Leave the images aside and copy out the whole listing, exact to the word.

### THE DATA

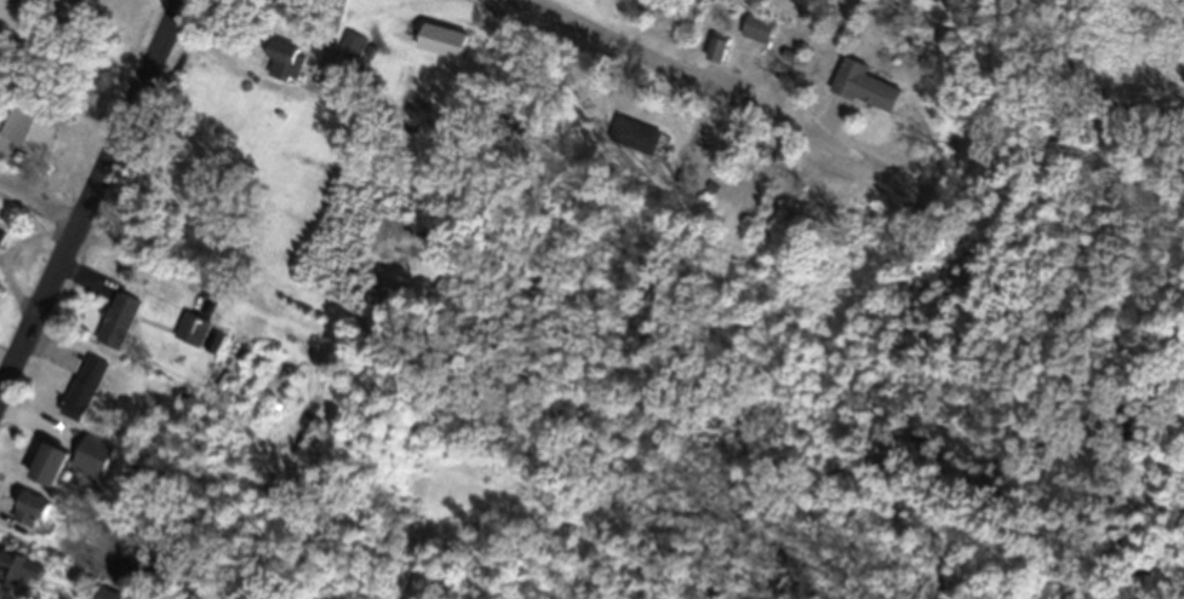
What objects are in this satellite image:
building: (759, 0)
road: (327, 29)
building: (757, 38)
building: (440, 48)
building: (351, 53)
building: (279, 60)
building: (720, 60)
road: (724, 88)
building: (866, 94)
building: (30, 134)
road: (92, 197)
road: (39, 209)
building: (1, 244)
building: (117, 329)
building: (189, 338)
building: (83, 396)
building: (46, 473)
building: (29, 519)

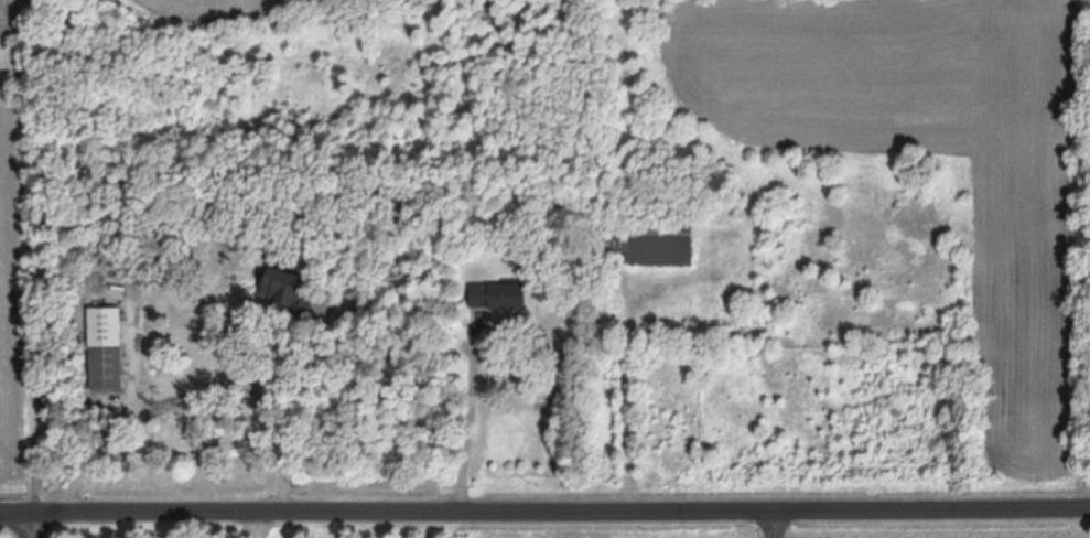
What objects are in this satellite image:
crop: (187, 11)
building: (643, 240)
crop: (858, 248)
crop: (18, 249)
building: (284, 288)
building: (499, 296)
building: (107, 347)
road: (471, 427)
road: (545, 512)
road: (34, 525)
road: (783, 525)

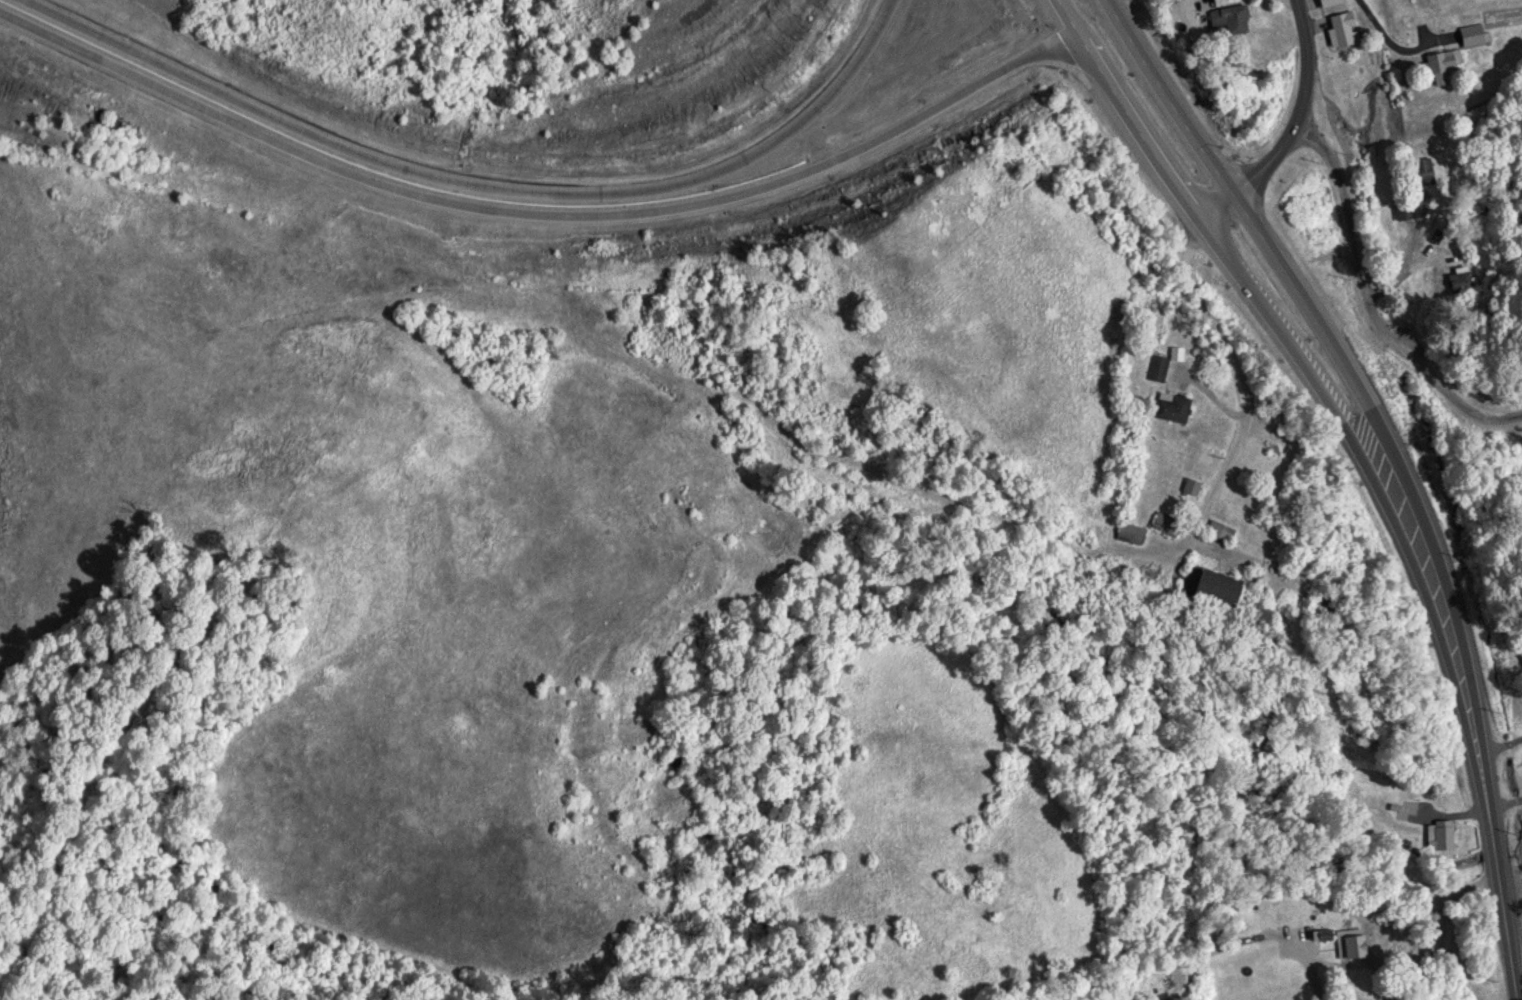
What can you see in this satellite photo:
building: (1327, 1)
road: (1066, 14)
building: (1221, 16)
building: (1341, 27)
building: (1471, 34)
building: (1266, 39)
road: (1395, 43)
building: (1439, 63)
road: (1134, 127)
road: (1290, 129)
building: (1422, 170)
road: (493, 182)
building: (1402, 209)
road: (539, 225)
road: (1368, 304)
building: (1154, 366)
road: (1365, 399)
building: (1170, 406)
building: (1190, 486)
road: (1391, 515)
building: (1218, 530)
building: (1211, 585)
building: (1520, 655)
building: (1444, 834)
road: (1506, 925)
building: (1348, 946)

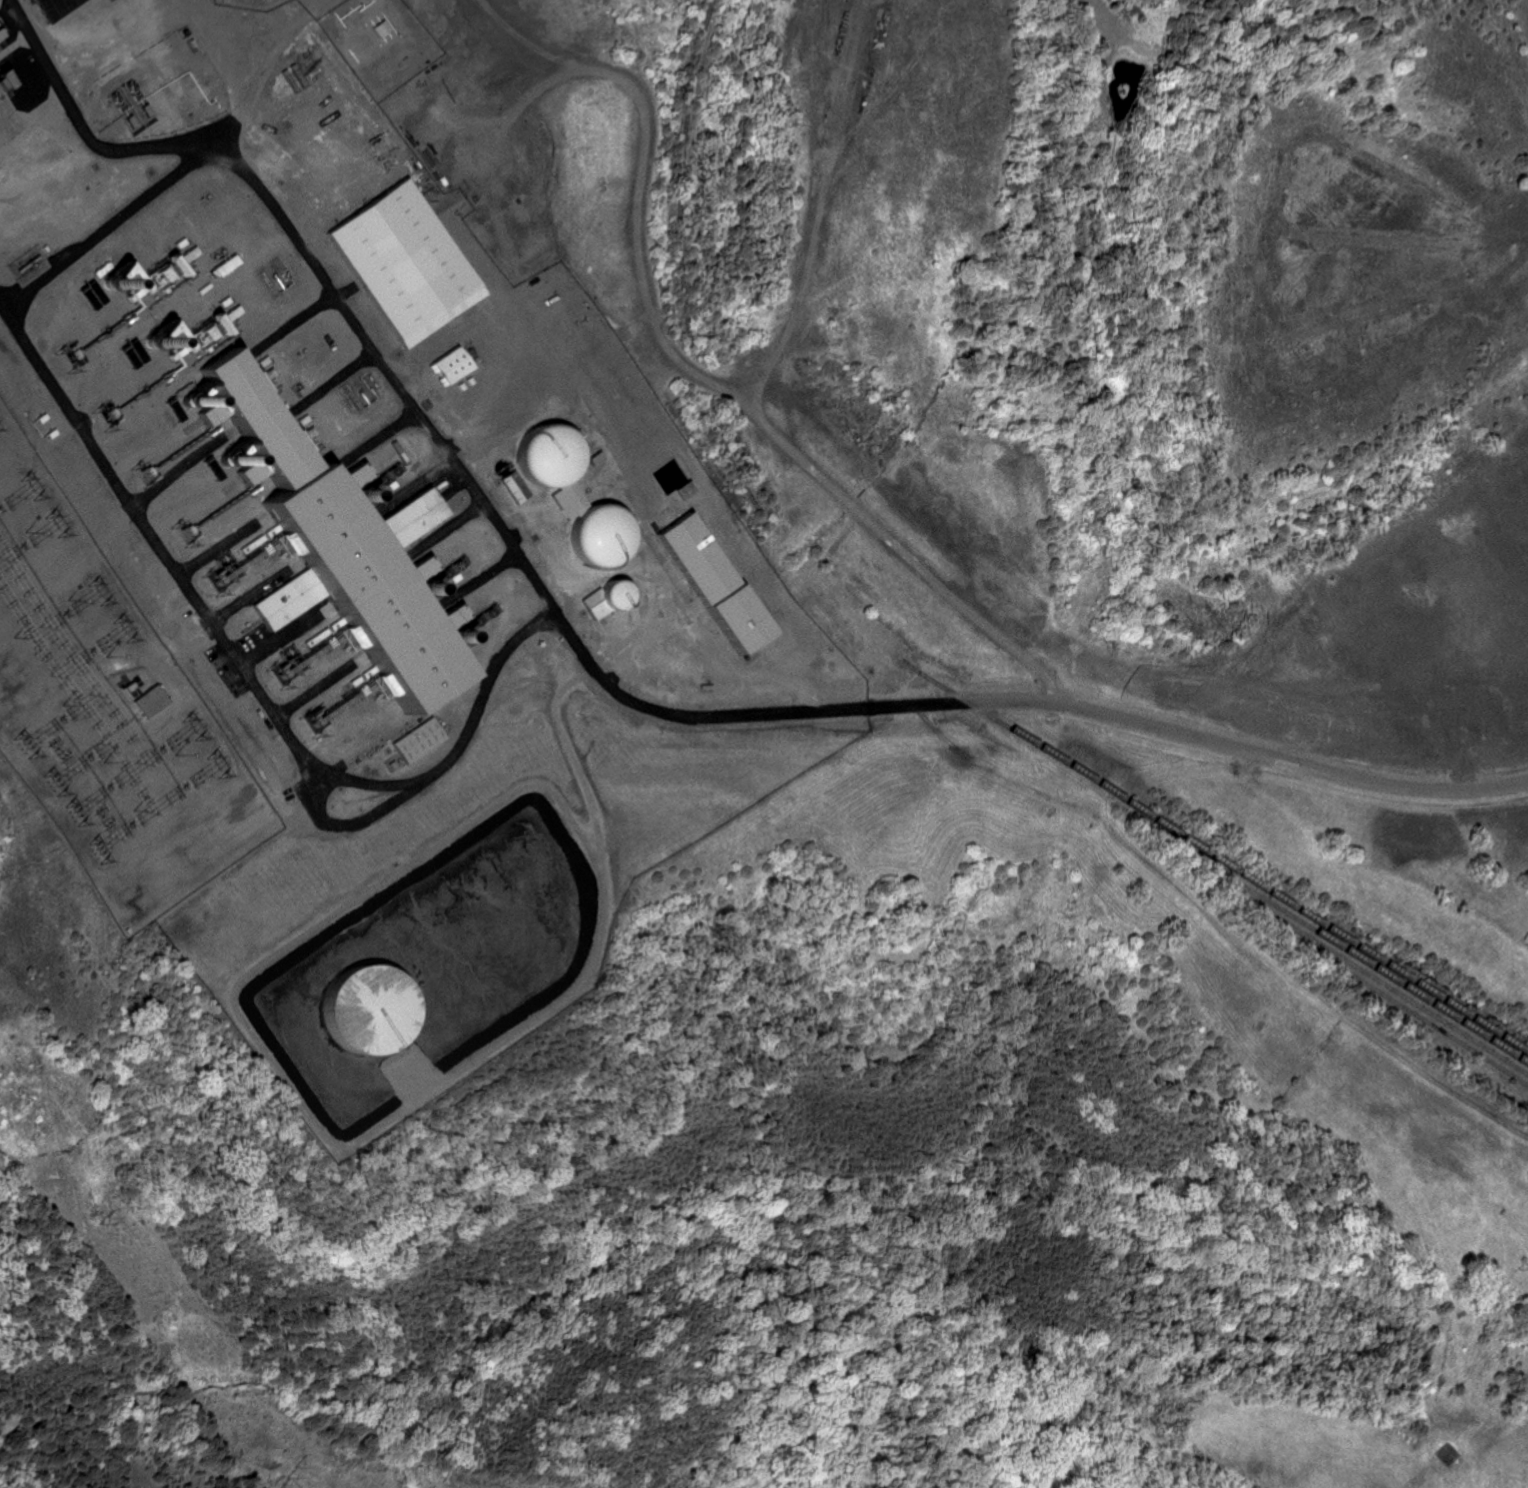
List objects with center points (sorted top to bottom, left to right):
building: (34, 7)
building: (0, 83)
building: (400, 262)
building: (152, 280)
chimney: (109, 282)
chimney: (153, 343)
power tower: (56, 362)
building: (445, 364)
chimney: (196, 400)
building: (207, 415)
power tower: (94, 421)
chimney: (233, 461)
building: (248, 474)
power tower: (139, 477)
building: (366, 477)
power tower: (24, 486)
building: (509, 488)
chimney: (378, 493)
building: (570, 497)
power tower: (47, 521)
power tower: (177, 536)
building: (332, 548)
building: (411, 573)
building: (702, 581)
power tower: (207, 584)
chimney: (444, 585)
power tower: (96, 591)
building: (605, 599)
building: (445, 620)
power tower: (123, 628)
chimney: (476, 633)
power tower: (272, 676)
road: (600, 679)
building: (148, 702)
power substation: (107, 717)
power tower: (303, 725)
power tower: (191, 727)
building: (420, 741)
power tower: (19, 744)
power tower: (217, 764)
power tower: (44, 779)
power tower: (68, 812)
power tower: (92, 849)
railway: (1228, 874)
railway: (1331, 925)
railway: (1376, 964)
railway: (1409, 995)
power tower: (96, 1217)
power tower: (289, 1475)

######

- [OUTPUT]:
What objects are in this satellite image:
building: (759, 0)
road: (327, 29)
building: (757, 38)
building: (440, 48)
building: (351, 53)
building: (279, 60)
building: (720, 60)
road: (724, 88)
building: (866, 94)
building: (30, 134)
road: (92, 197)
road: (39, 209)
building: (1, 244)
building: (117, 329)
building: (189, 338)
building: (83, 396)
building: (46, 473)
building: (29, 519)

What objects are in this satellite image:
crop: (187, 11)
building: (643, 240)
crop: (858, 248)
crop: (18, 249)
building: (284, 288)
building: (499, 296)
building: (107, 347)
road: (471, 427)
road: (545, 512)
road: (34, 525)
road: (783, 525)

What can you see in this satellite photo:
building: (1327, 1)
road: (1066, 14)
building: (1221, 16)
building: (1341, 27)
building: (1471, 34)
building: (1266, 39)
road: (1395, 43)
building: (1439, 63)
road: (1134, 127)
road: (1290, 129)
building: (1422, 170)
road: (493, 182)
building: (1402, 209)
road: (539, 225)
road: (1368, 304)
building: (1154, 366)
road: (1365, 399)
building: (1170, 406)
building: (1190, 486)
road: (1391, 515)
building: (1218, 530)
building: (1211, 585)
building: (1520, 655)
building: (1444, 834)
road: (1506, 925)
building: (1348, 946)

List objects with center points (sorted top to bottom, left to right):
building: (34, 7)
building: (0, 83)
building: (400, 262)
building: (152, 280)
chimney: (109, 282)
chimney: (153, 343)
power tower: (56, 362)
building: (445, 364)
chimney: (196, 400)
building: (207, 415)
power tower: (94, 421)
chimney: (233, 461)
building: (248, 474)
power tower: (139, 477)
building: (366, 477)
power tower: (24, 486)
building: (509, 488)
chimney: (378, 493)
building: (570, 497)
power tower: (47, 521)
power tower: (177, 536)
building: (332, 548)
building: (411, 573)
building: (702, 581)
power tower: (207, 584)
chimney: (444, 585)
power tower: (96, 591)
building: (605, 599)
building: (445, 620)
power tower: (123, 628)
chimney: (476, 633)
power tower: (272, 676)
road: (600, 679)
building: (148, 702)
power substation: (107, 717)
power tower: (303, 725)
power tower: (191, 727)
building: (420, 741)
power tower: (19, 744)
power tower: (217, 764)
power tower: (44, 779)
power tower: (68, 812)
power tower: (92, 849)
railway: (1228, 874)
railway: (1331, 925)
railway: (1376, 964)
railway: (1409, 995)
power tower: (96, 1217)
power tower: (289, 1475)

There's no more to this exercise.